### [Your objective]
Look through the data below and extract, unchanged, the lines from the one that contains "camera: 20 degrees left, 5 degrees up" to the one that contains "(215, 213) = (338, 432): white", both included.

### [Records for the exercise]
————
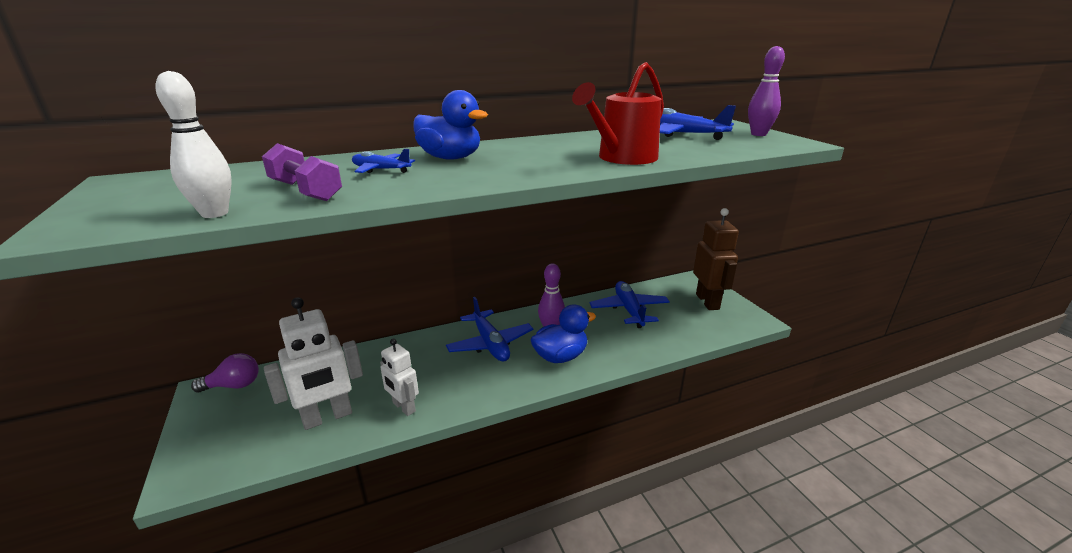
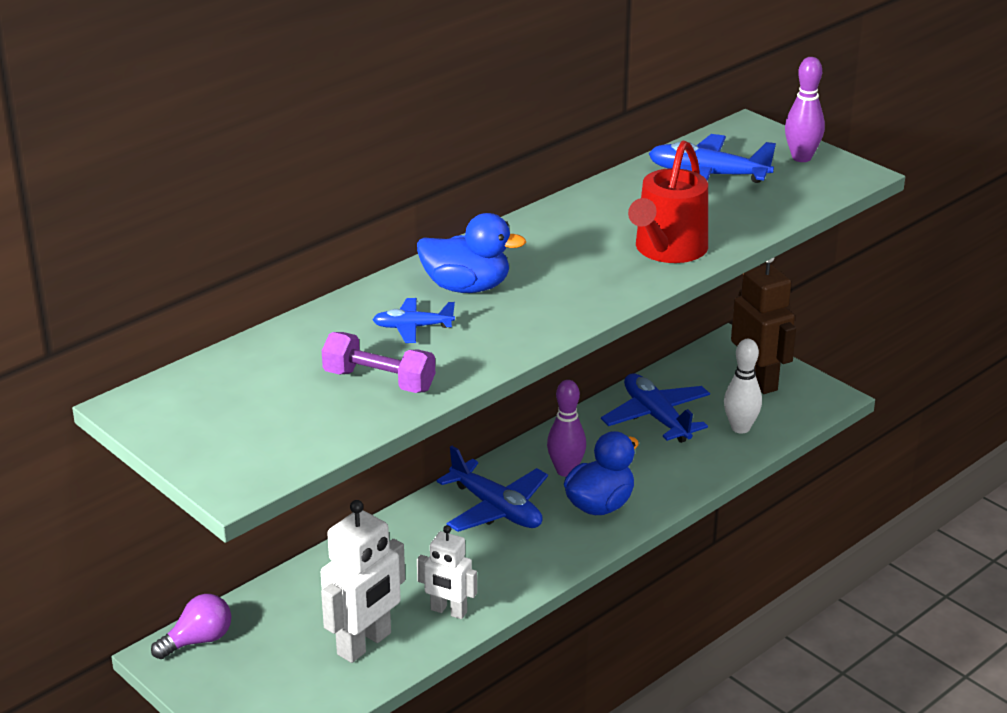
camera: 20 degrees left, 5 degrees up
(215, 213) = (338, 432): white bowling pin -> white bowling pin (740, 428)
————
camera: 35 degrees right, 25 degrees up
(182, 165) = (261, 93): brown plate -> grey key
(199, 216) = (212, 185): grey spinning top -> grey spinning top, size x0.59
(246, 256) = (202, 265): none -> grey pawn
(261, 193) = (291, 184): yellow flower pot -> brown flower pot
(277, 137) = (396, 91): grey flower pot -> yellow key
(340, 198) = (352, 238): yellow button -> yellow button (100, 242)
————
### [Task response]
camera: 20 degrees left, 5 degrees up
(215, 213) = (338, 432): white bowling pin -> white bowling pin (740, 428)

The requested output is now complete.